◆ **REQUEST**:
From the entries that follow, list every line in which the string "shelving" appears.

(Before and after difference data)

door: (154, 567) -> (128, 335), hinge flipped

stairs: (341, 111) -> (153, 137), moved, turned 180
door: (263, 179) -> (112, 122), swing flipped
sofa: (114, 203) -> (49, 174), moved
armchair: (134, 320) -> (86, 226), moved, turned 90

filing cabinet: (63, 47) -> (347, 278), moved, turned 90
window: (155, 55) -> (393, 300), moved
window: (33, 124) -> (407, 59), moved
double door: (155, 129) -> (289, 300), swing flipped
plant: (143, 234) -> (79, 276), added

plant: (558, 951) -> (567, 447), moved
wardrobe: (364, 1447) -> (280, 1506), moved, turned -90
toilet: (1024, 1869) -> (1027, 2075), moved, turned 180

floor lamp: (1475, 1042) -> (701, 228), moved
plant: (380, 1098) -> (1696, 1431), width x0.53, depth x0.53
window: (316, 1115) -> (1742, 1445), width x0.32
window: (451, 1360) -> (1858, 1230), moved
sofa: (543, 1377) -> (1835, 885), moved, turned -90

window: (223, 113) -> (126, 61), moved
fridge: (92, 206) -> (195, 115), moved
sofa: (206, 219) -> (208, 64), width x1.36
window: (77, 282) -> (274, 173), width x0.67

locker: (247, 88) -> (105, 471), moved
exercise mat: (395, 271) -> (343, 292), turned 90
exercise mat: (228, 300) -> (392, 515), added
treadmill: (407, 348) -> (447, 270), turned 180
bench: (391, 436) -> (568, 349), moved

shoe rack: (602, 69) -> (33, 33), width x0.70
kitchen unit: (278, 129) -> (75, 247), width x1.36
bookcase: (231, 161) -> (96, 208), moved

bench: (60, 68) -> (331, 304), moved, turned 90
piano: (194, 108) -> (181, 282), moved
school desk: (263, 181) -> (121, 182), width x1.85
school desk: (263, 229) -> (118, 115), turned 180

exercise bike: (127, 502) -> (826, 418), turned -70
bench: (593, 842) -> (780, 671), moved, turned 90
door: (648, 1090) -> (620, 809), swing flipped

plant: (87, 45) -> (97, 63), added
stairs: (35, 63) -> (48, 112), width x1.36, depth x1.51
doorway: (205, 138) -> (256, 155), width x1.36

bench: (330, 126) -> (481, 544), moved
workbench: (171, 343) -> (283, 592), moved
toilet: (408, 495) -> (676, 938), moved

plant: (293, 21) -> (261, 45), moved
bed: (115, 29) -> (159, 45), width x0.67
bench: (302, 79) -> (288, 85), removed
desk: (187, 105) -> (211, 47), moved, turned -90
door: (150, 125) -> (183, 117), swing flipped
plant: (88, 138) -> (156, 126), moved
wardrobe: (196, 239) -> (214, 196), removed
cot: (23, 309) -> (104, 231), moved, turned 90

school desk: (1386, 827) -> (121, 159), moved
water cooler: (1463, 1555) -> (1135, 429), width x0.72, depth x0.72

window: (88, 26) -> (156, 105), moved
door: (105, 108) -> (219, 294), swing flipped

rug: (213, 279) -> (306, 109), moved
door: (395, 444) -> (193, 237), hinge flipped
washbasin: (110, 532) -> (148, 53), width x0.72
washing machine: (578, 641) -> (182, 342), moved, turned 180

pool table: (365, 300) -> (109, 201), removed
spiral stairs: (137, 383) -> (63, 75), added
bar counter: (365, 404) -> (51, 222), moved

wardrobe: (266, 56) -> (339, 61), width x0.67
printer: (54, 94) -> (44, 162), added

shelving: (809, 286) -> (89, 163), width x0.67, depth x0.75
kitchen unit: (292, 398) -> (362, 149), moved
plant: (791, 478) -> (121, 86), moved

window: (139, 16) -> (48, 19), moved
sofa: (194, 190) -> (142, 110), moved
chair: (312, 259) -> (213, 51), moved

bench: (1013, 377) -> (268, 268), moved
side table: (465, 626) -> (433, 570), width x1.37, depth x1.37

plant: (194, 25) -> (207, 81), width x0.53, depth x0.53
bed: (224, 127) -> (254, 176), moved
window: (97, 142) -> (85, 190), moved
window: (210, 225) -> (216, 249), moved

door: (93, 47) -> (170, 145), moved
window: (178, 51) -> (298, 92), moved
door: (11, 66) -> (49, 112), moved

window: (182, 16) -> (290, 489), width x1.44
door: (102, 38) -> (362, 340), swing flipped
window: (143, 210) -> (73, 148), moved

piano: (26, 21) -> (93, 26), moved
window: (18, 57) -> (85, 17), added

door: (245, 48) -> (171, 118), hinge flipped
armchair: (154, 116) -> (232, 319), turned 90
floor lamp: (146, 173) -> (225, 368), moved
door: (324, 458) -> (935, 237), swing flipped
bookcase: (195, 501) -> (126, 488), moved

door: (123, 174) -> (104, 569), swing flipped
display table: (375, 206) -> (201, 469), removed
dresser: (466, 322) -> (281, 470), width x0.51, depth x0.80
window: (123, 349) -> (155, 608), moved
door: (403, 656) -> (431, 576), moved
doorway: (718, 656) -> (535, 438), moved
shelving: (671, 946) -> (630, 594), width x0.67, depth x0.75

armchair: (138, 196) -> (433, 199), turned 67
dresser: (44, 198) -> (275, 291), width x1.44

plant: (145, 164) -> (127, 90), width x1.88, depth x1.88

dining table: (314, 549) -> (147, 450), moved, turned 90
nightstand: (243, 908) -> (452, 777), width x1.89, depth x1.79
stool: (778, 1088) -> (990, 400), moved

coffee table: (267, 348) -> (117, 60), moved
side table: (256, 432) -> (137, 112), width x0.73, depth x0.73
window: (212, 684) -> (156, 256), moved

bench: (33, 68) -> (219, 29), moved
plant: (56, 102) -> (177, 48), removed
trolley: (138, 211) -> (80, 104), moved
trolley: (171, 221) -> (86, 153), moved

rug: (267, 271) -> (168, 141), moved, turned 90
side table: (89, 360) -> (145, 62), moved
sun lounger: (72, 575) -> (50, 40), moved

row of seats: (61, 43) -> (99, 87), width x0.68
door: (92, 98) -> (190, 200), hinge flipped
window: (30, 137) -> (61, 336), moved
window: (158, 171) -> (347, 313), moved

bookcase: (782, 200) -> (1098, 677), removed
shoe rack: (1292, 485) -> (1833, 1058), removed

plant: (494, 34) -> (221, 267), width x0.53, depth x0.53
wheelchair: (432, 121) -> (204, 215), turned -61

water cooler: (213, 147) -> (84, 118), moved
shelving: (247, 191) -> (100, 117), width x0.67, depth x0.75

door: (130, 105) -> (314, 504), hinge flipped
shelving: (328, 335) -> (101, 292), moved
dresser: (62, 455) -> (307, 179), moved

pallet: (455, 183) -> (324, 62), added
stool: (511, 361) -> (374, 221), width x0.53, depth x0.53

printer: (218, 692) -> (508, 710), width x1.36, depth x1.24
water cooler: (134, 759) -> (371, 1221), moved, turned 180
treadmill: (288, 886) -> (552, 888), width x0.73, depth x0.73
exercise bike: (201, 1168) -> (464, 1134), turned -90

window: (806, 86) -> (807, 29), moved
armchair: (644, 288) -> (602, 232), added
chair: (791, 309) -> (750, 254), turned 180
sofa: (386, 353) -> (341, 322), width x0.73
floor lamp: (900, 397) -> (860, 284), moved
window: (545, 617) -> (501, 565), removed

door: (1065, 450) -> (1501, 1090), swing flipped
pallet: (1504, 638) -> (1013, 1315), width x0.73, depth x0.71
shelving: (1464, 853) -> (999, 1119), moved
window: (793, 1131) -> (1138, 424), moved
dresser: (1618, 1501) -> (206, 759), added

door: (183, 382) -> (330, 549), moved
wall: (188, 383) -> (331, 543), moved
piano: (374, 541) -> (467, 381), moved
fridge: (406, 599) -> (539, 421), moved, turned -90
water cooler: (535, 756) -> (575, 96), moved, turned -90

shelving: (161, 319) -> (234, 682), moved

◆ **EXERCISE RESPONSE**:
shelving: (809, 286) -> (89, 163), width x0.67, depth x0.75
shelving: (671, 946) -> (630, 594), width x0.67, depth x0.75
shelving: (247, 191) -> (100, 117), width x0.67, depth x0.75
shelving: (328, 335) -> (101, 292), moved
shelving: (1464, 853) -> (999, 1119), moved
shelving: (161, 319) -> (234, 682), moved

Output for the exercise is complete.